> [Exercise requirements] Of the material below, only the lines from the line containing "C9: 1nF (0V, SIG) -> 220nF (0V, SIG)" down to the line containing "U3 pin out: FB -> SIG" belong in the answer, written out exactly.

> [Material shown]
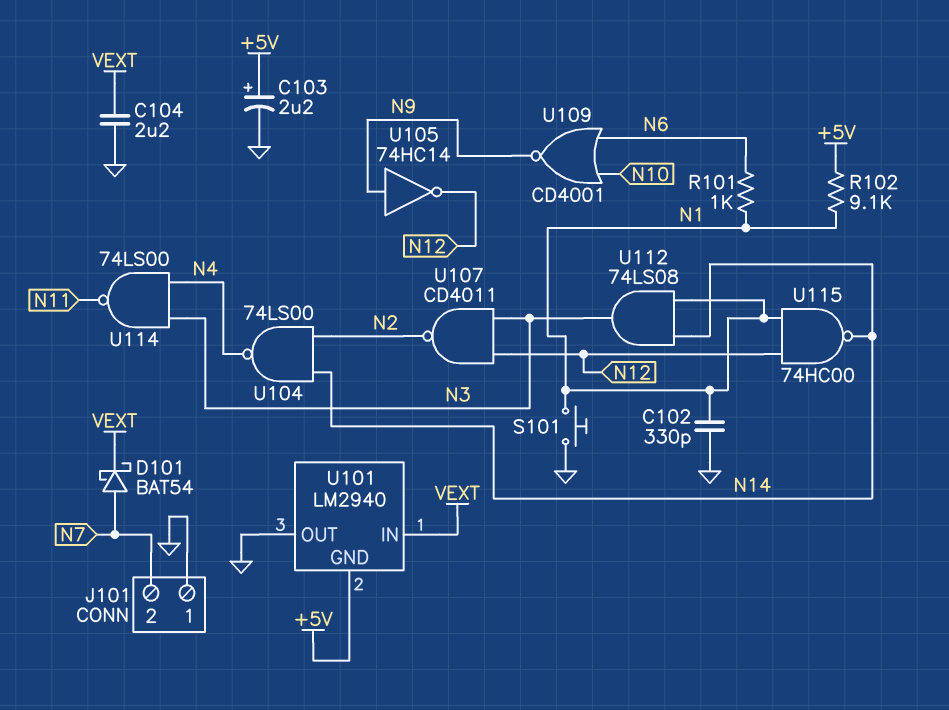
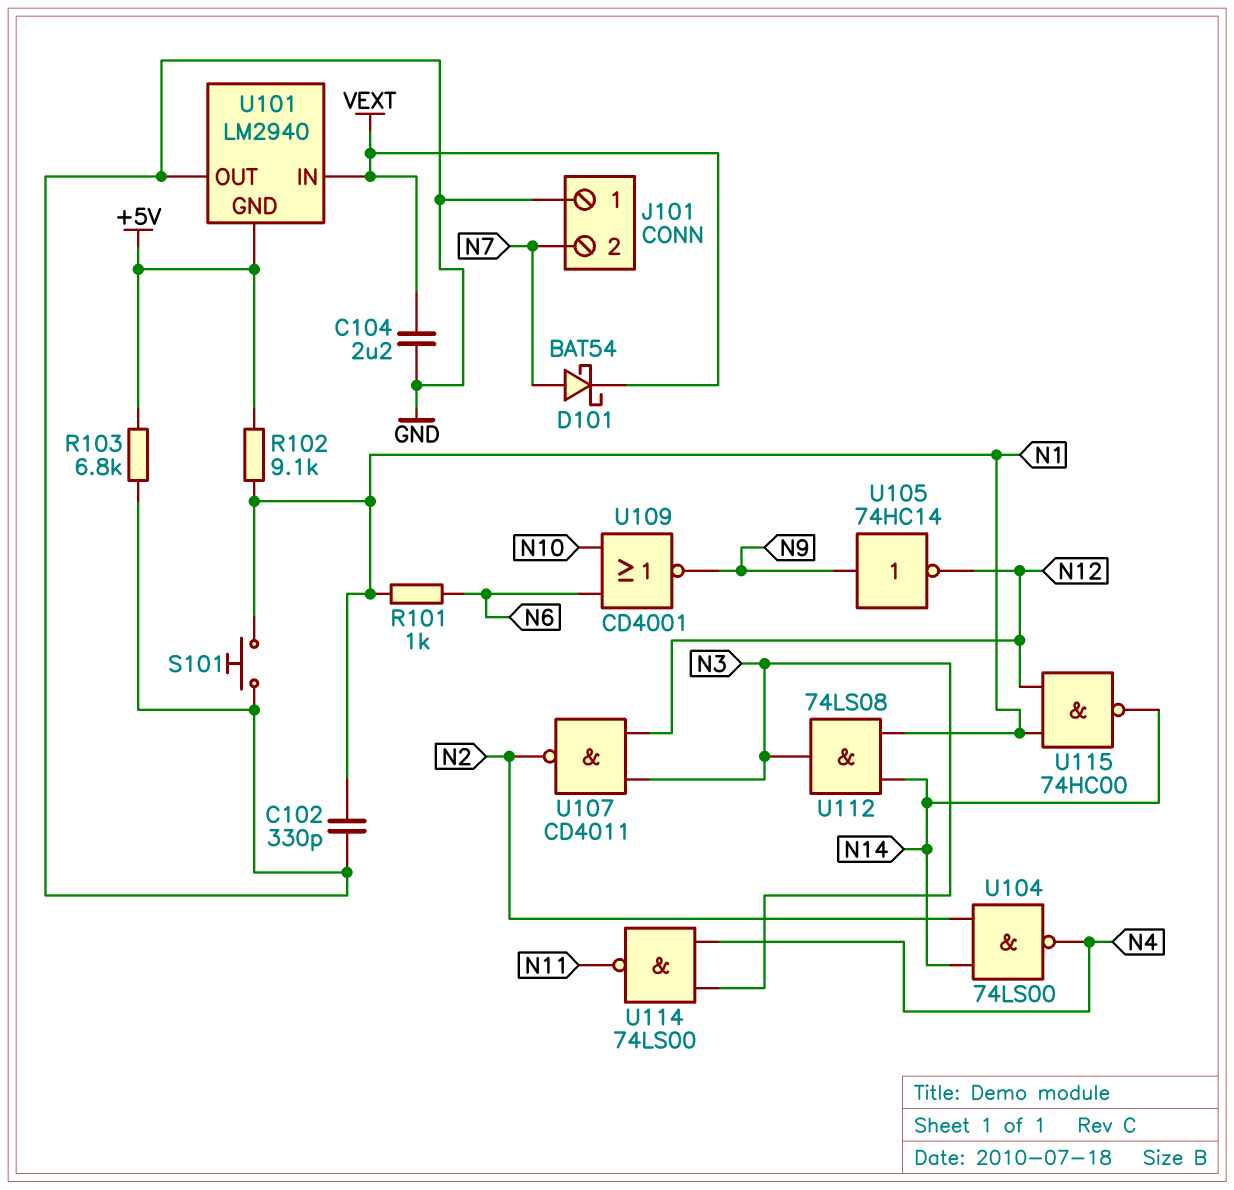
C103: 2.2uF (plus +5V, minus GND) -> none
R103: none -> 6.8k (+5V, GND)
---
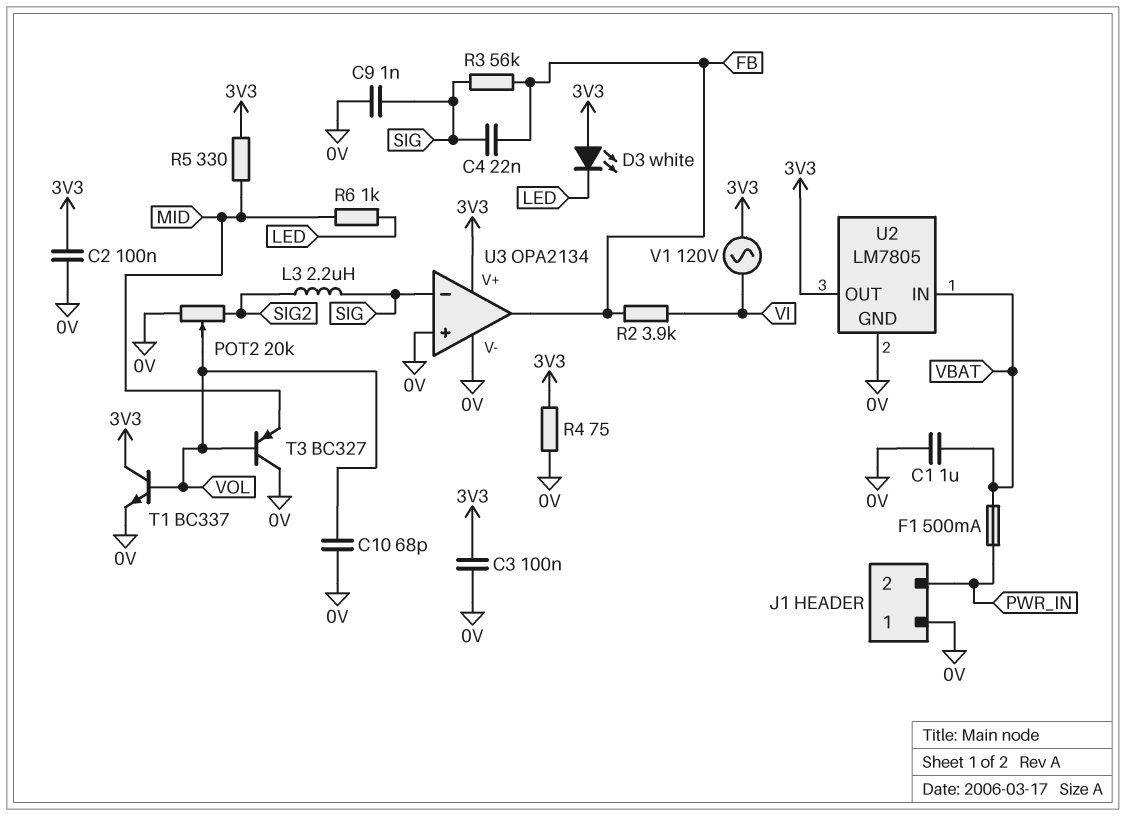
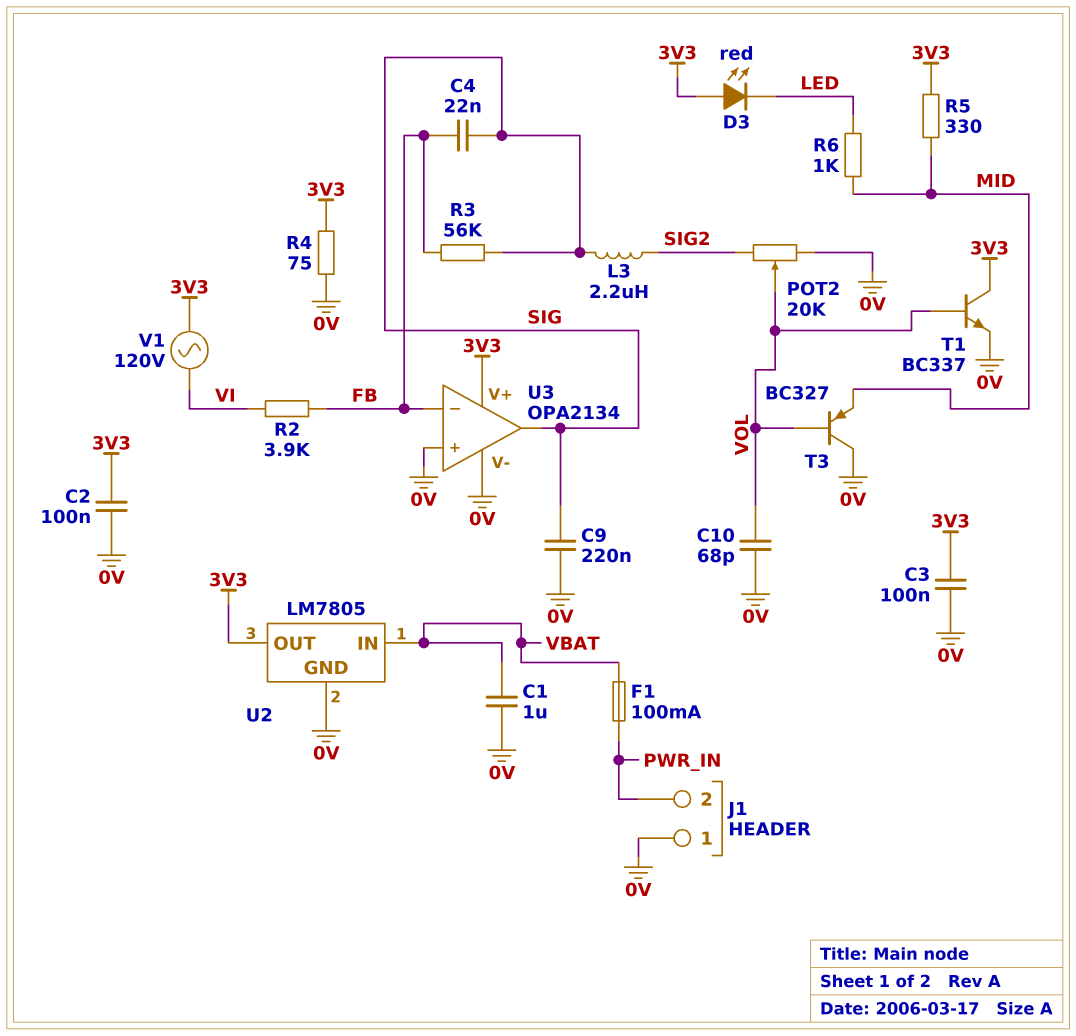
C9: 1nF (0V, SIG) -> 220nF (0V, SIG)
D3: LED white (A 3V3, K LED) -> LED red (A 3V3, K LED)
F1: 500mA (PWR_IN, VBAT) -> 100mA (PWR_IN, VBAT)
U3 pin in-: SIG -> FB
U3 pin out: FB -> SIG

> [Solution for this problem]
C9: 1nF (0V, SIG) -> 220nF (0V, SIG)
D3: LED white (A 3V3, K LED) -> LED red (A 3V3, K LED)
F1: 500mA (PWR_IN, VBAT) -> 100mA (PWR_IN, VBAT)
U3 pin in-: SIG -> FB
U3 pin out: FB -> SIG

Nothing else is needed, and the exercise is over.